__Spatial reasoning data__:
————

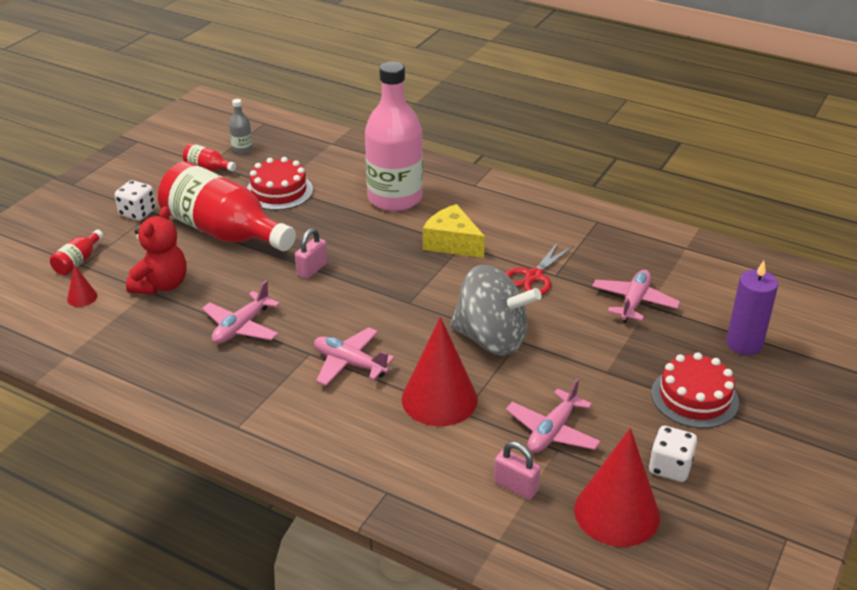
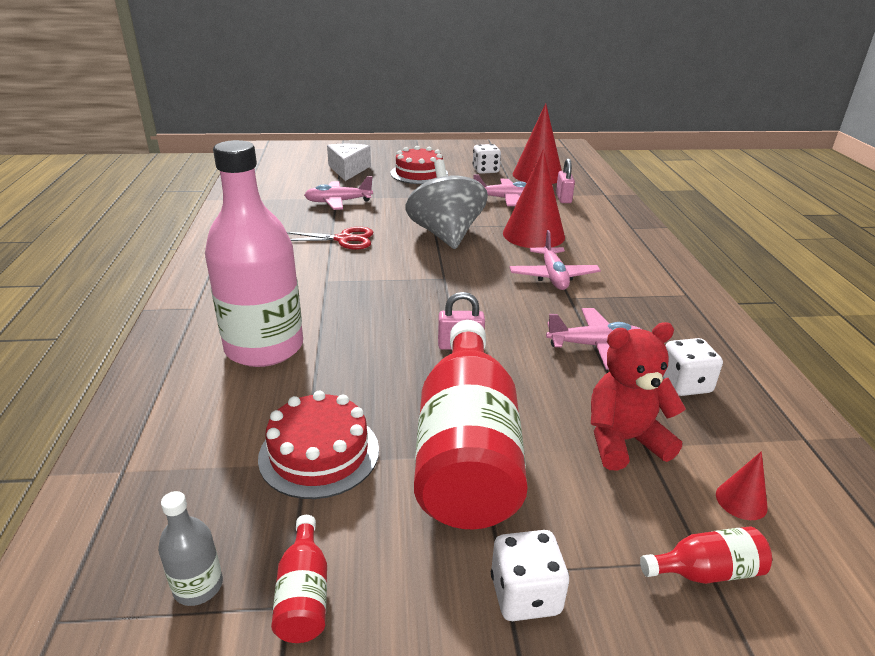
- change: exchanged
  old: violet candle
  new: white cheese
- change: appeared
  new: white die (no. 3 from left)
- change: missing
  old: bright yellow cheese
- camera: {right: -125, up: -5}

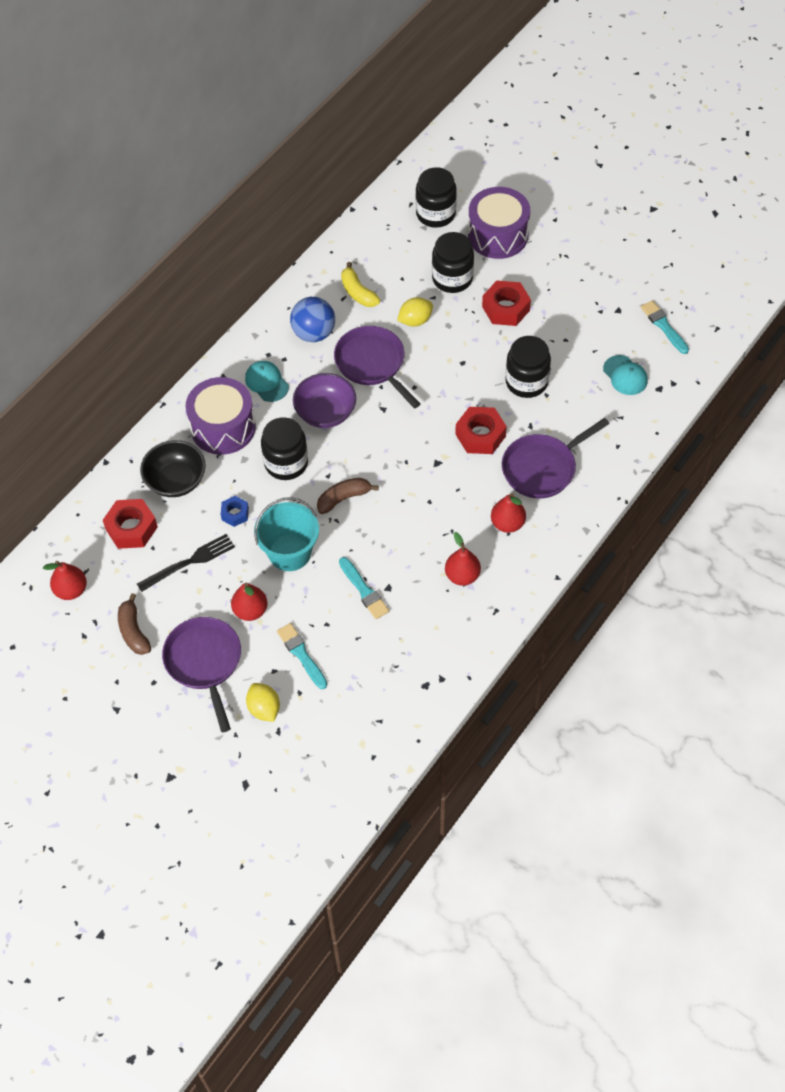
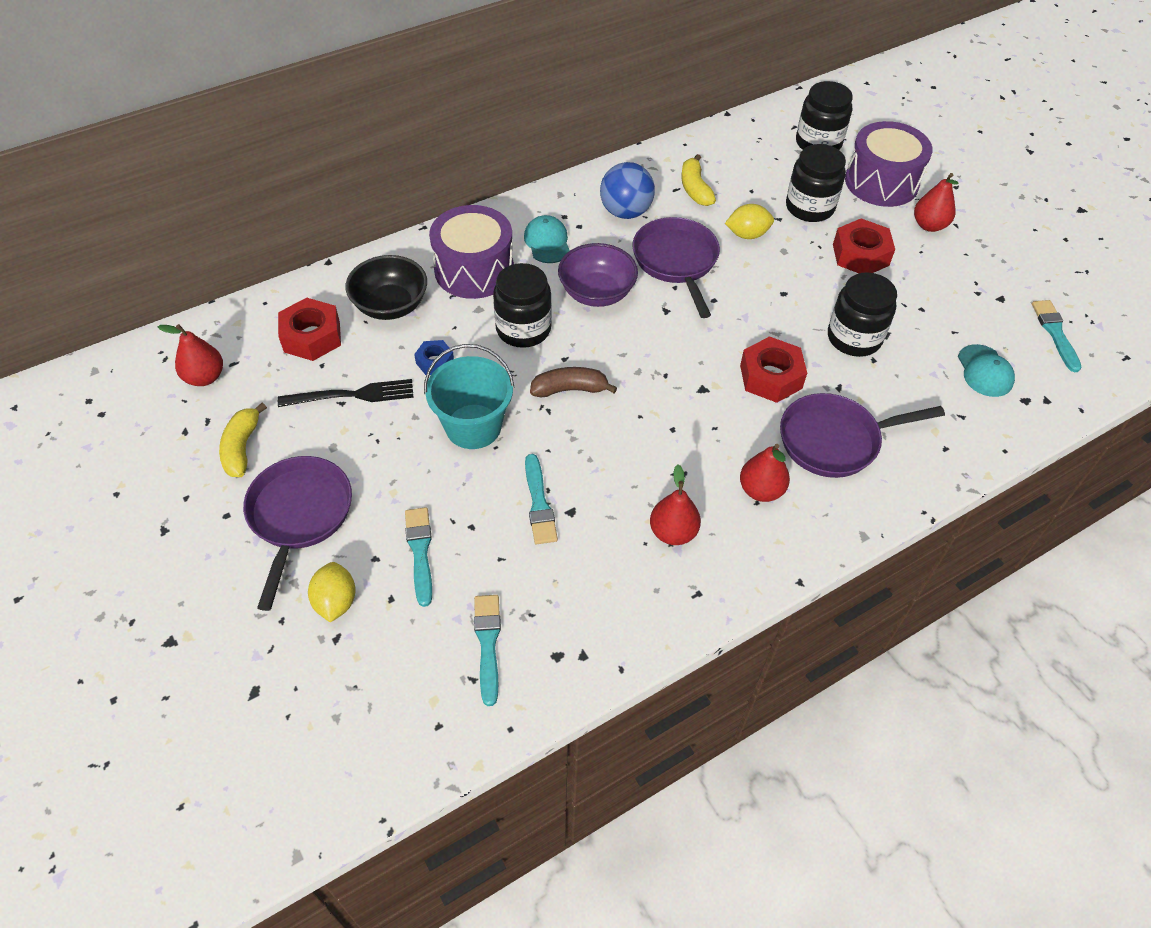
- change: colour
  old: russet banana fruit (no. 1 from left)
  new: bright yellow banana fruit (no. 1 from left)
- change: appeared
  new: turquoise paint brush (no. 2 from left)
- change: relocated
  old: scarlet toy pear (no. 2 from left in the first image)
  new: scarlet toy pear (no. 4 from left)
- camera: {right: 20, up: -5}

————

__Action item__:
Copy each line from the data above that includes "cheese".

__The answer__:
  new: white cheese
  old: bright yellow cheese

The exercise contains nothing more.